§ GOAL OF THE EXERCISE: The response should contain only those lines of the entries below that include the string "grey".

§ TASK INPUT:
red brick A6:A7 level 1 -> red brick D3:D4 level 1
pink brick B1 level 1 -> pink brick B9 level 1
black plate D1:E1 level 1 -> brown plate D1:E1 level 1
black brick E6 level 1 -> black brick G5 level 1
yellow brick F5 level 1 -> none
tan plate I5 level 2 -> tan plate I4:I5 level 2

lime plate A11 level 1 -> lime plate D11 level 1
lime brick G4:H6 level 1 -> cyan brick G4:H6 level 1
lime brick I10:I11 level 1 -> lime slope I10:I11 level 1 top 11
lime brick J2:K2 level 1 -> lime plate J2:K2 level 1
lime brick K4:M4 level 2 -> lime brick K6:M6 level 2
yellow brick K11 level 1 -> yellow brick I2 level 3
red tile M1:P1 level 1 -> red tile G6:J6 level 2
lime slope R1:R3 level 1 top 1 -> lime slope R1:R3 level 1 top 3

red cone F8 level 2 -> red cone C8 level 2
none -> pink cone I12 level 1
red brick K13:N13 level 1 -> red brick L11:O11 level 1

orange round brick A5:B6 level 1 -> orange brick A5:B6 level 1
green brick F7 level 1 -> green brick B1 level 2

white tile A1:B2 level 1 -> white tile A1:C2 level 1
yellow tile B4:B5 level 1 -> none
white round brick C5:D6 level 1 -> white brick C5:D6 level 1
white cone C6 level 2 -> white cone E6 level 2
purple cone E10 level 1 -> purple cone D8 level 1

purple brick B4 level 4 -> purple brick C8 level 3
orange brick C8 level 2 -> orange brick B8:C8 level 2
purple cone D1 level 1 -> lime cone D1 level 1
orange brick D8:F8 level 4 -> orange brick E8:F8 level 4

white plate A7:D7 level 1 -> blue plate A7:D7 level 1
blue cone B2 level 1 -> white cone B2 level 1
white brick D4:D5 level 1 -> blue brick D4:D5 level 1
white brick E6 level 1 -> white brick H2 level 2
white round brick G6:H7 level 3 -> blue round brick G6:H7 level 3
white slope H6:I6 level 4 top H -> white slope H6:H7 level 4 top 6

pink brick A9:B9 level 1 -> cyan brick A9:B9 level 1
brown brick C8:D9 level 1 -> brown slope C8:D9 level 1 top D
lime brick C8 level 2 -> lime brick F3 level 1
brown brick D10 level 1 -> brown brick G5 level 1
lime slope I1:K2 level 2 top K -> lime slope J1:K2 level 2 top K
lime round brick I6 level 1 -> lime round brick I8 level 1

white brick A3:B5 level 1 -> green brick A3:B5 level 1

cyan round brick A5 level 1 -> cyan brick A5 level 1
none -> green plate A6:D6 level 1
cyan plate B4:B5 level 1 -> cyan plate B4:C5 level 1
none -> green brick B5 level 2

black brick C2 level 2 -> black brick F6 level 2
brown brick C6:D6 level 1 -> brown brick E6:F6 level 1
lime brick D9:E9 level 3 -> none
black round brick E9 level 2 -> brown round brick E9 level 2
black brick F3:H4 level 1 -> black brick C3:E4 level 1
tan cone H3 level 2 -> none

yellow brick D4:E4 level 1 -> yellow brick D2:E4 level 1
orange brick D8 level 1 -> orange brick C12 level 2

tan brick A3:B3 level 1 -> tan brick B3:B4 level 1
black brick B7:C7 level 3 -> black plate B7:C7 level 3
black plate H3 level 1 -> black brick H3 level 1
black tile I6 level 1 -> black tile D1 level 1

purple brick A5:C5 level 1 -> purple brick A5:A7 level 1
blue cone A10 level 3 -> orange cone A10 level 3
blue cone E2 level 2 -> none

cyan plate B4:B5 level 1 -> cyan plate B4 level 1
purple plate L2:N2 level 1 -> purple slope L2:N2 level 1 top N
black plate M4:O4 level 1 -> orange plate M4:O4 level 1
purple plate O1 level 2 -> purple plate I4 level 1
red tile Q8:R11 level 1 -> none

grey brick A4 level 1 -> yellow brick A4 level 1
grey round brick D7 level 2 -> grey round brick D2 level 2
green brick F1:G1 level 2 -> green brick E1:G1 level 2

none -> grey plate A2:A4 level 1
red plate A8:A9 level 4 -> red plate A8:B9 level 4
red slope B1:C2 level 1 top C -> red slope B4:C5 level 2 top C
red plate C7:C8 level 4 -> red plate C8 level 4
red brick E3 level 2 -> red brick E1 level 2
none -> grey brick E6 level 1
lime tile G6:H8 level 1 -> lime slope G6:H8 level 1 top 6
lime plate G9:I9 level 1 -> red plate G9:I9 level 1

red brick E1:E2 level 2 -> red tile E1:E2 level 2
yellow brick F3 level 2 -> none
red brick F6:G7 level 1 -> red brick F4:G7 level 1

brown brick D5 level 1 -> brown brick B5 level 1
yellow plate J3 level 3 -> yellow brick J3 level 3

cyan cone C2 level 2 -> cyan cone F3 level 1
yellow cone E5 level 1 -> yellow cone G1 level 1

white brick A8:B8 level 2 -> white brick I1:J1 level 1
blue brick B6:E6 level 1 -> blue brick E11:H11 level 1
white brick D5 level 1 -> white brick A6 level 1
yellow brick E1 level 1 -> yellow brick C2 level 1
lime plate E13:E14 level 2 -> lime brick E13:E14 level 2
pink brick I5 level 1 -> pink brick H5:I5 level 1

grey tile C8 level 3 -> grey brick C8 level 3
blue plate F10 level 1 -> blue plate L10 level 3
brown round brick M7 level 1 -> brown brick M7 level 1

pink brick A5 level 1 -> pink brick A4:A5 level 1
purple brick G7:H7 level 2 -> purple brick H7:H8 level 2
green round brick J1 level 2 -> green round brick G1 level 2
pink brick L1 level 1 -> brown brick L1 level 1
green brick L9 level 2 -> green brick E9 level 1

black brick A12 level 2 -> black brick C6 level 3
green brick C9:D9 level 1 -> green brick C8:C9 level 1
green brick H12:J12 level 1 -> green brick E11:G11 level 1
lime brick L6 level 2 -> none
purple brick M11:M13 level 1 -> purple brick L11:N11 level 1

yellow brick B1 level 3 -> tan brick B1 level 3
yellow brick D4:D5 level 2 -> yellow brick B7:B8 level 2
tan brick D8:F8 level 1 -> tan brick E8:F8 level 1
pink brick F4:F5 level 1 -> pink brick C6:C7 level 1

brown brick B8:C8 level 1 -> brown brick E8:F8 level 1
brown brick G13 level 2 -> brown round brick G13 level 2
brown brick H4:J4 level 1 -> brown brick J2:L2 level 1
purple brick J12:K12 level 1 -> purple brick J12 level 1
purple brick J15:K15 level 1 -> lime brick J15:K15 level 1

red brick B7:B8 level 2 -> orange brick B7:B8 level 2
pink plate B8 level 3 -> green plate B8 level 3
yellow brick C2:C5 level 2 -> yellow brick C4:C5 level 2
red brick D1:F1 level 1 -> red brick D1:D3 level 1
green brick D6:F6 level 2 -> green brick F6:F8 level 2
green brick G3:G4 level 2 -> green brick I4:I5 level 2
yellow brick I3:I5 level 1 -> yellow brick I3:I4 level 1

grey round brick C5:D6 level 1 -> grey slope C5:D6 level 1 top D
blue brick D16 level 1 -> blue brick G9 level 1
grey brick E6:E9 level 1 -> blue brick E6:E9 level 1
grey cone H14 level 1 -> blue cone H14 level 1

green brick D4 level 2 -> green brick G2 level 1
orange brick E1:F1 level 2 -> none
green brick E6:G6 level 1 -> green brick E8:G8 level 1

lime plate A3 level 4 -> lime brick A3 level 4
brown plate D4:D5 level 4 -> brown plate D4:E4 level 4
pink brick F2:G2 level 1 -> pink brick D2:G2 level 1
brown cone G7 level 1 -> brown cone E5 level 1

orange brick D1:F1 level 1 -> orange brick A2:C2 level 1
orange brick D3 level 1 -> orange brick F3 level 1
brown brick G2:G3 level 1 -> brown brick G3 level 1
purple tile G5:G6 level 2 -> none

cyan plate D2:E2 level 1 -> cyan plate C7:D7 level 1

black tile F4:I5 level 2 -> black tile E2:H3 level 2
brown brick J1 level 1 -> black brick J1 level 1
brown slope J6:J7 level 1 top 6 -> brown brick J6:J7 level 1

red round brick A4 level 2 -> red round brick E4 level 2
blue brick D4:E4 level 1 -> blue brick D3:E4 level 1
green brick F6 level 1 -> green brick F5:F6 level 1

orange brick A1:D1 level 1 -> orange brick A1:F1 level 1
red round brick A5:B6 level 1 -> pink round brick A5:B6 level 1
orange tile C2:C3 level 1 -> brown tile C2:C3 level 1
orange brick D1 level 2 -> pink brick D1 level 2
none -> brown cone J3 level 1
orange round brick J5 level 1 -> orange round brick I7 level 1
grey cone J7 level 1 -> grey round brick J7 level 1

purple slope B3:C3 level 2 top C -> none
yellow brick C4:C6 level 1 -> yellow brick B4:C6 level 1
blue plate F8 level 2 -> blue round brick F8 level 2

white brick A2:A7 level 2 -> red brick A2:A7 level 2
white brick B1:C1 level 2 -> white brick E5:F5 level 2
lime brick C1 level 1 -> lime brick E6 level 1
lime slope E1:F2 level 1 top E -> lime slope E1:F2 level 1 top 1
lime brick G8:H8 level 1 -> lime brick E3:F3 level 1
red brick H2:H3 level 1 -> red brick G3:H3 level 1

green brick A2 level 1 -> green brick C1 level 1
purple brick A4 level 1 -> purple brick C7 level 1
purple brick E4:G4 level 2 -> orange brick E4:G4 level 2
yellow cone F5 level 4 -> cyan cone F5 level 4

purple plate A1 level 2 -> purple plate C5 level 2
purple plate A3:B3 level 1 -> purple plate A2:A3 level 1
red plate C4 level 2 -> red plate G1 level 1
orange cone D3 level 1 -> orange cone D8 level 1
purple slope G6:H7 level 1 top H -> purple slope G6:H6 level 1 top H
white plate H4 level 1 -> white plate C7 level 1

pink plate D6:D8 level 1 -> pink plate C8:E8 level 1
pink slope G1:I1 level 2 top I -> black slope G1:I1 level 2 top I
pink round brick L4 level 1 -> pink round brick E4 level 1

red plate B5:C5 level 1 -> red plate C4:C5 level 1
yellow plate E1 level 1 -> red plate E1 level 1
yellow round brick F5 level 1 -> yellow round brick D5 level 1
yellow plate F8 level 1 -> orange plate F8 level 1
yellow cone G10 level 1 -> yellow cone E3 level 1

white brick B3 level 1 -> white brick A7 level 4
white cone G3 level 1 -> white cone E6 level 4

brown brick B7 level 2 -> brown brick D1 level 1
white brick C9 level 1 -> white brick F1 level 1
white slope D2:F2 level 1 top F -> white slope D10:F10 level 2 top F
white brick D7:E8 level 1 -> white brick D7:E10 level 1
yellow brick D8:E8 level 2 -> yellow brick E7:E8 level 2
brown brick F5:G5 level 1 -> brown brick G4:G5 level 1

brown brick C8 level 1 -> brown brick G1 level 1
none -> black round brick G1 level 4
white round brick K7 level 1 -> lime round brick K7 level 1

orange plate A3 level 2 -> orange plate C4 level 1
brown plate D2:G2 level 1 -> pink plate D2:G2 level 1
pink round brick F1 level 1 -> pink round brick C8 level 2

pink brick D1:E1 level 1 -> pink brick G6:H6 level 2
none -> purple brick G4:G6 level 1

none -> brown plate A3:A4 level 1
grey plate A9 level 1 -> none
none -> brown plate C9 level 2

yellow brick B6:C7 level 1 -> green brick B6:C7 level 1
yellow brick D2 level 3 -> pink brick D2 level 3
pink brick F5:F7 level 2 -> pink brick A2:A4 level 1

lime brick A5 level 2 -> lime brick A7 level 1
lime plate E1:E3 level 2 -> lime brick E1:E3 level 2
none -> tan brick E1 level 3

§ ANSWER:
grey brick A4 level 1 -> yellow brick A4 level 1
grey round brick D7 level 2 -> grey round brick D2 level 2
none -> grey plate A2:A4 level 1
none -> grey brick E6 level 1
grey tile C8 level 3 -> grey brick C8 level 3
grey round brick C5:D6 level 1 -> grey slope C5:D6 level 1 top D
grey brick E6:E9 level 1 -> blue brick E6:E9 level 1
grey cone H14 level 1 -> blue cone H14 level 1
grey cone J7 level 1 -> grey round brick J7 level 1
grey plate A9 level 1 -> none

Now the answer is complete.